== Data to use ==

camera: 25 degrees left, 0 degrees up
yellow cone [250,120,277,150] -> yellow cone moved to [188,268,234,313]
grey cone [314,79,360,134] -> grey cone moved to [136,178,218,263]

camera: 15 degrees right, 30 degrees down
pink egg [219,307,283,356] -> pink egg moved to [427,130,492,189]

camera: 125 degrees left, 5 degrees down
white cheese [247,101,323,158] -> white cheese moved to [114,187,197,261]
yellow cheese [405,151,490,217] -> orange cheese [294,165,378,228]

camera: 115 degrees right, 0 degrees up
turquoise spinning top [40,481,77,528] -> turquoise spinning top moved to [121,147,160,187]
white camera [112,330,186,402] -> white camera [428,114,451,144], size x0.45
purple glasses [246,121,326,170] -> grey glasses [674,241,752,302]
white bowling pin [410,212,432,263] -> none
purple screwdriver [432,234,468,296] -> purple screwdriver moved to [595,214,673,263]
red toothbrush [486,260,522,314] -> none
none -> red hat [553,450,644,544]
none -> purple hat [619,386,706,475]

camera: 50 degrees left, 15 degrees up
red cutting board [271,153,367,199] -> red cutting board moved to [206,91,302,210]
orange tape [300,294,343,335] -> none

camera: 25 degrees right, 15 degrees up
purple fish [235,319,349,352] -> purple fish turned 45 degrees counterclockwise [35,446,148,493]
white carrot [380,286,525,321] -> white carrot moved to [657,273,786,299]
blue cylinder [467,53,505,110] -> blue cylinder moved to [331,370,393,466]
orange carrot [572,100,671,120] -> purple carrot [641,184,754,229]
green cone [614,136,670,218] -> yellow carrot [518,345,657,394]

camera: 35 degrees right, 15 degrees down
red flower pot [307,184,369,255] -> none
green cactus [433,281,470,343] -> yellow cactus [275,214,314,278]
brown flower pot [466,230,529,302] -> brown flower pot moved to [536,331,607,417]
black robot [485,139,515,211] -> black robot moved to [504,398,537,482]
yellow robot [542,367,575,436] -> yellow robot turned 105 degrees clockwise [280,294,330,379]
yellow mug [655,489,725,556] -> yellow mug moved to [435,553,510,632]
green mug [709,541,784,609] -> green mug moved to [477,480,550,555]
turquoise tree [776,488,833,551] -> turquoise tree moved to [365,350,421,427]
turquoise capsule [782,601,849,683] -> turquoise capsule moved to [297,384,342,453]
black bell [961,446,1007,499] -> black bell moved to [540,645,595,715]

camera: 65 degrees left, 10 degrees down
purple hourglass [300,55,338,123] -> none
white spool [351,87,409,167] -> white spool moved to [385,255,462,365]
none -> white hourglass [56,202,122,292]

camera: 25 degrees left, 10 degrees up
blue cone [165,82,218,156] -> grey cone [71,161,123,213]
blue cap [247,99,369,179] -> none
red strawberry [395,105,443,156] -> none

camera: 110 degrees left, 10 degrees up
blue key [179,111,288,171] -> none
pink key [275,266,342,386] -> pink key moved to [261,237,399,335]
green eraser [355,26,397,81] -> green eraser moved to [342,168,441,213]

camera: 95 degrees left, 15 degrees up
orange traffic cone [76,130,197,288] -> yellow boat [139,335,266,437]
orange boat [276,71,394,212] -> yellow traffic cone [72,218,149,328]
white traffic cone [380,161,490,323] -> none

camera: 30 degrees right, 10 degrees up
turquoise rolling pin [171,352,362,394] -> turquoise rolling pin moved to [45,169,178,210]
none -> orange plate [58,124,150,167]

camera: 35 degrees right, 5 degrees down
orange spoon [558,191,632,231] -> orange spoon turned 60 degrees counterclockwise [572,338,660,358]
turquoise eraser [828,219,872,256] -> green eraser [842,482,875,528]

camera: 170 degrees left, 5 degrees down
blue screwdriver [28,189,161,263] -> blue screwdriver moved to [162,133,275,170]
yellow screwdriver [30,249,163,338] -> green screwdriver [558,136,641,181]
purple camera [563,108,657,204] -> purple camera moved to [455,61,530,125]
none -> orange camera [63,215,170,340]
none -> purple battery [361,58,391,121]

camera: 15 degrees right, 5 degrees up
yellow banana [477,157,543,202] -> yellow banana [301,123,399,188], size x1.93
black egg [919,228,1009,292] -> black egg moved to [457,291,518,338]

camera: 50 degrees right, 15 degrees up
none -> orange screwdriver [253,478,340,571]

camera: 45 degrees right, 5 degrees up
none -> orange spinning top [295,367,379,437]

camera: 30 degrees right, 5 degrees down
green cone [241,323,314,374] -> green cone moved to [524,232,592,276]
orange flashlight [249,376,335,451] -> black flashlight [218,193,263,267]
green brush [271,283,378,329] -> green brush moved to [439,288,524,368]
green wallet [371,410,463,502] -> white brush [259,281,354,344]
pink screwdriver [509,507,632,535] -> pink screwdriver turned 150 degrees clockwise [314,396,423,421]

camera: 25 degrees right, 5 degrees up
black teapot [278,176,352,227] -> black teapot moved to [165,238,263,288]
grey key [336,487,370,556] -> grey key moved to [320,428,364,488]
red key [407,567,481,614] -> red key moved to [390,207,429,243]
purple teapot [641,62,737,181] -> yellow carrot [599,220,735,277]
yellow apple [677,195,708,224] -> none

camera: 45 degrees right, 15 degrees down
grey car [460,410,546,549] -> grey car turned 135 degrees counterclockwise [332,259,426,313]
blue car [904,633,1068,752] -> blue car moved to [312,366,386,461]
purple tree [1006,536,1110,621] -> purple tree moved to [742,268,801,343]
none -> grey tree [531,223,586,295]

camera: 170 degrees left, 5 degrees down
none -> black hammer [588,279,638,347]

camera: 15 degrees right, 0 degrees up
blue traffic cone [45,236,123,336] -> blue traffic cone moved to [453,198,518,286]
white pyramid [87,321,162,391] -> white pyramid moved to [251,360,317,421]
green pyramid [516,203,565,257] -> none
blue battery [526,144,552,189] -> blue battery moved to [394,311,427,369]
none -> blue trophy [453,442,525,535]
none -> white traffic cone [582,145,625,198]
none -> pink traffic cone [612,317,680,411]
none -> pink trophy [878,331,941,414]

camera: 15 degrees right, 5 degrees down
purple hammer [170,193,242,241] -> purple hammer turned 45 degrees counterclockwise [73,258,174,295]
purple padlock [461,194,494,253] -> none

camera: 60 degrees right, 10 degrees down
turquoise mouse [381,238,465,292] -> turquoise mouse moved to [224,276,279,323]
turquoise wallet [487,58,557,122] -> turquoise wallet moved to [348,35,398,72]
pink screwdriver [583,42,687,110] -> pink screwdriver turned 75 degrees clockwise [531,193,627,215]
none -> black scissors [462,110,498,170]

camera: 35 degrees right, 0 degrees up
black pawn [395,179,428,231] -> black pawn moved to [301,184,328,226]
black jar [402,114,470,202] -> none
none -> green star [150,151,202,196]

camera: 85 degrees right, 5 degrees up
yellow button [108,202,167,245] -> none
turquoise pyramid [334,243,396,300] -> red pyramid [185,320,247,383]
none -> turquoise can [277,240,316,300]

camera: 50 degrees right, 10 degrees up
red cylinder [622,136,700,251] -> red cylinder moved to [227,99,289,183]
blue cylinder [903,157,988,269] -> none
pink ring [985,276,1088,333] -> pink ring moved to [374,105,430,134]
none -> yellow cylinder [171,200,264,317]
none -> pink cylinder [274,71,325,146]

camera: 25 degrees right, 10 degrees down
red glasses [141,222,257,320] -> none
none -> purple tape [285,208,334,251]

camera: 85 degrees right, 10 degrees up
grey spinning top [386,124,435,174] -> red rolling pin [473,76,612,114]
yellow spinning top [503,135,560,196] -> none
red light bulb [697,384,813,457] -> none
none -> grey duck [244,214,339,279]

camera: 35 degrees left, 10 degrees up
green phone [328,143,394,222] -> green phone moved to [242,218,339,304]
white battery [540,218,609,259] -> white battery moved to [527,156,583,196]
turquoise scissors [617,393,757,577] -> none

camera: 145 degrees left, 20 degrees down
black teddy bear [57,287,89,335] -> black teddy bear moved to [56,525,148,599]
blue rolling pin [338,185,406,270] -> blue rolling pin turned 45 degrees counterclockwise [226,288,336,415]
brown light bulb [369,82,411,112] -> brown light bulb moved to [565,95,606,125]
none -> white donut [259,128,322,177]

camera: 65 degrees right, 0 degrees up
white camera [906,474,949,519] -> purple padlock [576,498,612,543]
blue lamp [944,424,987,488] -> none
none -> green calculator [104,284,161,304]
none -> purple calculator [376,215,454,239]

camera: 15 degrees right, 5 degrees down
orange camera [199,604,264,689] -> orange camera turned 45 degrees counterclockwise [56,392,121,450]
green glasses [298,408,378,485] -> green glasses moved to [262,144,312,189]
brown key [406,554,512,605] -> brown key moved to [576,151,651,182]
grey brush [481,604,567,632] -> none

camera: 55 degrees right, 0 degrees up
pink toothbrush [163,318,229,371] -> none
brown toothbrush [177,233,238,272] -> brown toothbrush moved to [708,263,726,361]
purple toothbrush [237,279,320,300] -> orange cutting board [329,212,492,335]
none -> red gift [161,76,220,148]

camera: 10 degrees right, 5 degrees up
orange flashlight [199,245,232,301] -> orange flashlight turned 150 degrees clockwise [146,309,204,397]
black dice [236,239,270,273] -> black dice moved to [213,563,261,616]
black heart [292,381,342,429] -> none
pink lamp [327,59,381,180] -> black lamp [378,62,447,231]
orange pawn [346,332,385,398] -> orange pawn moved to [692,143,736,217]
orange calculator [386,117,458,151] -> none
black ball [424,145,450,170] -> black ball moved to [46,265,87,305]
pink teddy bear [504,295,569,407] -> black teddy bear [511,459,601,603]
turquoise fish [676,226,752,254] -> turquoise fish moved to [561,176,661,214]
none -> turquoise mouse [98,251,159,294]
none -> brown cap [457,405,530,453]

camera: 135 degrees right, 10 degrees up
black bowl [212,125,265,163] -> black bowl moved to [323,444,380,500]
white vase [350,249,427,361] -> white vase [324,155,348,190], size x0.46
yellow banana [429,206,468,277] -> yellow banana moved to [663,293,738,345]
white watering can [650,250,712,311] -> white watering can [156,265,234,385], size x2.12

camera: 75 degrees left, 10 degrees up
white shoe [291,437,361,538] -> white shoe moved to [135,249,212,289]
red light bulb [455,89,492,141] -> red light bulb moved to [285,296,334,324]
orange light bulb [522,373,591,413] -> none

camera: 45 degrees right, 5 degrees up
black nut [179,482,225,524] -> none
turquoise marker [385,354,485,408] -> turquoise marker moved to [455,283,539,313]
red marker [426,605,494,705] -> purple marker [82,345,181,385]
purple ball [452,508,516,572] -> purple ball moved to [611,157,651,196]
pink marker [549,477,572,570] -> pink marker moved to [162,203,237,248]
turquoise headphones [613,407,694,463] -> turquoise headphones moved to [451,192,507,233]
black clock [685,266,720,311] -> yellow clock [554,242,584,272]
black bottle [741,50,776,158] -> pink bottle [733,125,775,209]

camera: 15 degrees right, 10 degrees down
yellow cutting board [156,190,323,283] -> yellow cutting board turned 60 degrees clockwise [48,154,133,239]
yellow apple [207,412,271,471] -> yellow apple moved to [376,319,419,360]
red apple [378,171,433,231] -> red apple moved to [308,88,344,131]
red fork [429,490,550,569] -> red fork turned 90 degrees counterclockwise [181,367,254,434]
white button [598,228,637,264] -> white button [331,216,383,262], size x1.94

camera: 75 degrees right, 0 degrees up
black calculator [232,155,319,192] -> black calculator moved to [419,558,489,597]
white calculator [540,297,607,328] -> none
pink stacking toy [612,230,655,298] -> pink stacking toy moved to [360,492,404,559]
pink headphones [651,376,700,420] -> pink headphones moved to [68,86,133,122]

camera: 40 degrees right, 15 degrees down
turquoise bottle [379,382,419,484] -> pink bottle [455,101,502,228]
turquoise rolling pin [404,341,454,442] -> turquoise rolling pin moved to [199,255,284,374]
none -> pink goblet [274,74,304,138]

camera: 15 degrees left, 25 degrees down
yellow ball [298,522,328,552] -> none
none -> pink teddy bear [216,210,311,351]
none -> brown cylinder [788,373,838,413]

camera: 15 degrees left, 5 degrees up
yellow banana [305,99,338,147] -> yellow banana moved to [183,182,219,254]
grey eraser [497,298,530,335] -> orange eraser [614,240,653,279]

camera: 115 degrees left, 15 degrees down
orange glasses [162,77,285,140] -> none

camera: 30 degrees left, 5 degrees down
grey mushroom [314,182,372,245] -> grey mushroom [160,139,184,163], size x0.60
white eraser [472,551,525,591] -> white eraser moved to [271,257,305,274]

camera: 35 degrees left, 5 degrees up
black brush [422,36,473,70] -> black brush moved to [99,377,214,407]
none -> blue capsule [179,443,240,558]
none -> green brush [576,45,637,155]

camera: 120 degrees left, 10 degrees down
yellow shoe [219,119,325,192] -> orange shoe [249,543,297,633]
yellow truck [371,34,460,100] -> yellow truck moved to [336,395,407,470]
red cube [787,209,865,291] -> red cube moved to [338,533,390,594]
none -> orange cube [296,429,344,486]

===

● **Task description**: Set down only the lines above that fall between the line holding "none -> pink traffic cone [612,317,680,411]" and the line holding "turquoise wallet [487,58,557,122]", inclusive, keeping each exact.

● **Solution to this problem**:
none -> pink traffic cone [612,317,680,411]
none -> pink trophy [878,331,941,414]

camera: 15 degrees right, 5 degrees down
purple hammer [170,193,242,241] -> purple hammer turned 45 degrees counterclockwise [73,258,174,295]
purple padlock [461,194,494,253] -> none

camera: 60 degrees right, 10 degrees down
turquoise mouse [381,238,465,292] -> turquoise mouse moved to [224,276,279,323]
turquoise wallet [487,58,557,122] -> turquoise wallet moved to [348,35,398,72]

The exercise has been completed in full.